■ Your assignment:
Your answer must be the full set of entries, repeated exactly.

■ Provided records:

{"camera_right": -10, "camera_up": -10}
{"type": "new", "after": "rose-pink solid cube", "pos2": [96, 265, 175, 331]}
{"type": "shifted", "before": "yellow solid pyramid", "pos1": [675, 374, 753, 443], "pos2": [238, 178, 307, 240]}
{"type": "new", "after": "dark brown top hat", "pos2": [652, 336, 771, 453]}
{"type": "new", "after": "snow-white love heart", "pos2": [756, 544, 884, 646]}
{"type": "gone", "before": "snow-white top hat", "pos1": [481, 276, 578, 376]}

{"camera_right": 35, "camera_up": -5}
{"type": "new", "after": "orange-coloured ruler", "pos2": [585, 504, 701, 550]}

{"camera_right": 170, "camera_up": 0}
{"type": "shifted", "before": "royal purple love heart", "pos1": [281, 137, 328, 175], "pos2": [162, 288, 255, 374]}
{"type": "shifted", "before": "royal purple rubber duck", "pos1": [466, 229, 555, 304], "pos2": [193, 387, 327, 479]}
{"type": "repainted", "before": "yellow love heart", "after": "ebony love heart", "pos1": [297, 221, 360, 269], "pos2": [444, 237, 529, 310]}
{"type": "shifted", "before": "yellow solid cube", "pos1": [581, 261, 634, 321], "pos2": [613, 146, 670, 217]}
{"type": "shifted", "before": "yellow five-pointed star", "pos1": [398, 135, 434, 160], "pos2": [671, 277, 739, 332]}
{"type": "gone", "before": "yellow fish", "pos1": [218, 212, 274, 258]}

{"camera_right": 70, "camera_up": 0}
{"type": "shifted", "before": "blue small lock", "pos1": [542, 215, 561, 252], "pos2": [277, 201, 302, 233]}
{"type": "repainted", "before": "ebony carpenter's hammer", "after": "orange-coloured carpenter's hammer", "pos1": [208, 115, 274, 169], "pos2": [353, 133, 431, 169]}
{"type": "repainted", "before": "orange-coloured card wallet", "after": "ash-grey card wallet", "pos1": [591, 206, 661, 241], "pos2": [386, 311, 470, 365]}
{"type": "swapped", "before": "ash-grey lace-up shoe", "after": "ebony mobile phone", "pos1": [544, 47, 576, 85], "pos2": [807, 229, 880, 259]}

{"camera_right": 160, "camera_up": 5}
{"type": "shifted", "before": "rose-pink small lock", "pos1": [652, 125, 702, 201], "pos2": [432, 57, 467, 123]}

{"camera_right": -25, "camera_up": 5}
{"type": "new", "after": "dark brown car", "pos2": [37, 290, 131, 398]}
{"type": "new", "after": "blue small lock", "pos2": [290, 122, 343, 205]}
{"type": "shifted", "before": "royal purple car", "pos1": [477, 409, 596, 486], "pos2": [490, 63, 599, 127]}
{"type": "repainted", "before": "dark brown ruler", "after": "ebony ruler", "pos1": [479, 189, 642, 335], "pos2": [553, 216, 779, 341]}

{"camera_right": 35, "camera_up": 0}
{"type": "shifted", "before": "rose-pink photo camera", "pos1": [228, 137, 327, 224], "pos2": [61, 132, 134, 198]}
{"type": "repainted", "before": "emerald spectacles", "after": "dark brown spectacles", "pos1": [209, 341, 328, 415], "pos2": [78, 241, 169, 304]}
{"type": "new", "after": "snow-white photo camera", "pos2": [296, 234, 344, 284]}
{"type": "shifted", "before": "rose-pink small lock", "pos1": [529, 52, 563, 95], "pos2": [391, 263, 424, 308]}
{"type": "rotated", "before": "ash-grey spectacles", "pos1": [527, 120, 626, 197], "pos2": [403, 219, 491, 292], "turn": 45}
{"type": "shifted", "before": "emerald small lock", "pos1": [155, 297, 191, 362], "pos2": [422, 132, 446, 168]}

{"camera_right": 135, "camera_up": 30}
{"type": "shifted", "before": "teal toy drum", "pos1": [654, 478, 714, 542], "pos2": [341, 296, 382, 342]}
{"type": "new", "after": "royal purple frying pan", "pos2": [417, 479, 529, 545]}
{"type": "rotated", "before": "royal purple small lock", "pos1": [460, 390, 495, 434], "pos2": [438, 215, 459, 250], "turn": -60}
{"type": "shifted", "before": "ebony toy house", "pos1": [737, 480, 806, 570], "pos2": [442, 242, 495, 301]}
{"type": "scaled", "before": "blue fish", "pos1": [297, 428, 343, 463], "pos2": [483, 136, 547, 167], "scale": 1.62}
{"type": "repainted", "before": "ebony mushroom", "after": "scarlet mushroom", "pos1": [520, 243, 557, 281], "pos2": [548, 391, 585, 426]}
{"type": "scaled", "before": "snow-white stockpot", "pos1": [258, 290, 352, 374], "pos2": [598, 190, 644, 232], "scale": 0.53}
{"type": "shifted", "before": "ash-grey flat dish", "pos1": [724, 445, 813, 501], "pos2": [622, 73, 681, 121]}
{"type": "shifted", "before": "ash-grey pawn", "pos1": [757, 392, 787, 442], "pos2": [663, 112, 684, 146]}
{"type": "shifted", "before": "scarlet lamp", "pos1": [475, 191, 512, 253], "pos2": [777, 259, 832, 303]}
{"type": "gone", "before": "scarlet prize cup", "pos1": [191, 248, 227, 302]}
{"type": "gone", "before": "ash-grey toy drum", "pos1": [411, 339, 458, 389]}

■ Solution to the problem:
{"camera_right": -10, "camera_up": -10}
{"type": "new", "after": "rose-pink solid cube", "pos2": [96, 265, 175, 331]}
{"type": "shifted", "before": "yellow solid pyramid", "pos1": [675, 374, 753, 443], "pos2": [238, 178, 307, 240]}
{"type": "new", "after": "dark brown top hat", "pos2": [652, 336, 771, 453]}
{"type": "new", "after": "snow-white love heart", "pos2": [756, 544, 884, 646]}
{"type": "gone", "before": "snow-white top hat", "pos1": [481, 276, 578, 376]}

{"camera_right": 35, "camera_up": -5}
{"type": "new", "after": "orange-coloured ruler", "pos2": [585, 504, 701, 550]}

{"camera_right": 170, "camera_up": 0}
{"type": "shifted", "before": "royal purple love heart", "pos1": [281, 137, 328, 175], "pos2": [162, 288, 255, 374]}
{"type": "shifted", "before": "royal purple rubber duck", "pos1": [466, 229, 555, 304], "pos2": [193, 387, 327, 479]}
{"type": "repainted", "before": "yellow love heart", "after": "ebony love heart", "pos1": [297, 221, 360, 269], "pos2": [444, 237, 529, 310]}
{"type": "shifted", "before": "yellow solid cube", "pos1": [581, 261, 634, 321], "pos2": [613, 146, 670, 217]}
{"type": "shifted", "before": "yellow five-pointed star", "pos1": [398, 135, 434, 160], "pos2": [671, 277, 739, 332]}
{"type": "gone", "before": "yellow fish", "pos1": [218, 212, 274, 258]}

{"camera_right": 70, "camera_up": 0}
{"type": "shifted", "before": "blue small lock", "pos1": [542, 215, 561, 252], "pos2": [277, 201, 302, 233]}
{"type": "repainted", "before": "ebony carpenter's hammer", "after": "orange-coloured carpenter's hammer", "pos1": [208, 115, 274, 169], "pos2": [353, 133, 431, 169]}
{"type": "repainted", "before": "orange-coloured card wallet", "after": "ash-grey card wallet", "pos1": [591, 206, 661, 241], "pos2": [386, 311, 470, 365]}
{"type": "swapped", "before": "ash-grey lace-up shoe", "after": "ebony mobile phone", "pos1": [544, 47, 576, 85], "pos2": [807, 229, 880, 259]}

{"camera_right": 160, "camera_up": 5}
{"type": "shifted", "before": "rose-pink small lock", "pos1": [652, 125, 702, 201], "pos2": [432, 57, 467, 123]}

{"camera_right": -25, "camera_up": 5}
{"type": "new", "after": "dark brown car", "pos2": [37, 290, 131, 398]}
{"type": "new", "after": "blue small lock", "pos2": [290, 122, 343, 205]}
{"type": "shifted", "before": "royal purple car", "pos1": [477, 409, 596, 486], "pos2": [490, 63, 599, 127]}
{"type": "repainted", "before": "dark brown ruler", "after": "ebony ruler", "pos1": [479, 189, 642, 335], "pos2": [553, 216, 779, 341]}

{"camera_right": 35, "camera_up": 0}
{"type": "shifted", "before": "rose-pink photo camera", "pos1": [228, 137, 327, 224], "pos2": [61, 132, 134, 198]}
{"type": "repainted", "before": "emerald spectacles", "after": "dark brown spectacles", "pos1": [209, 341, 328, 415], "pos2": [78, 241, 169, 304]}
{"type": "new", "after": "snow-white photo camera", "pos2": [296, 234, 344, 284]}
{"type": "shifted", "before": "rose-pink small lock", "pos1": [529, 52, 563, 95], "pos2": [391, 263, 424, 308]}
{"type": "rotated", "before": "ash-grey spectacles", "pos1": [527, 120, 626, 197], "pos2": [403, 219, 491, 292], "turn": 45}
{"type": "shifted", "before": "emerald small lock", "pos1": [155, 297, 191, 362], "pos2": [422, 132, 446, 168]}

{"camera_right": 135, "camera_up": 30}
{"type": "shifted", "before": "teal toy drum", "pos1": [654, 478, 714, 542], "pos2": [341, 296, 382, 342]}
{"type": "new", "after": "royal purple frying pan", "pos2": [417, 479, 529, 545]}
{"type": "rotated", "before": "royal purple small lock", "pos1": [460, 390, 495, 434], "pos2": [438, 215, 459, 250], "turn": -60}
{"type": "shifted", "before": "ebony toy house", "pos1": [737, 480, 806, 570], "pos2": [442, 242, 495, 301]}
{"type": "scaled", "before": "blue fish", "pos1": [297, 428, 343, 463], "pos2": [483, 136, 547, 167], "scale": 1.62}
{"type": "repainted", "before": "ebony mushroom", "after": "scarlet mushroom", "pos1": [520, 243, 557, 281], "pos2": [548, 391, 585, 426]}
{"type": "scaled", "before": "snow-white stockpot", "pos1": [258, 290, 352, 374], "pos2": [598, 190, 644, 232], "scale": 0.53}
{"type": "shifted", "before": "ash-grey flat dish", "pos1": [724, 445, 813, 501], "pos2": [622, 73, 681, 121]}
{"type": "shifted", "before": "ash-grey pawn", "pos1": [757, 392, 787, 442], "pos2": [663, 112, 684, 146]}
{"type": "shifted", "before": "scarlet lamp", "pos1": [475, 191, 512, 253], "pos2": [777, 259, 832, 303]}
{"type": "gone", "before": "scarlet prize cup", "pos1": [191, 248, 227, 302]}
{"type": "gone", "before": "ash-grey toy drum", "pos1": [411, 339, 458, 389]}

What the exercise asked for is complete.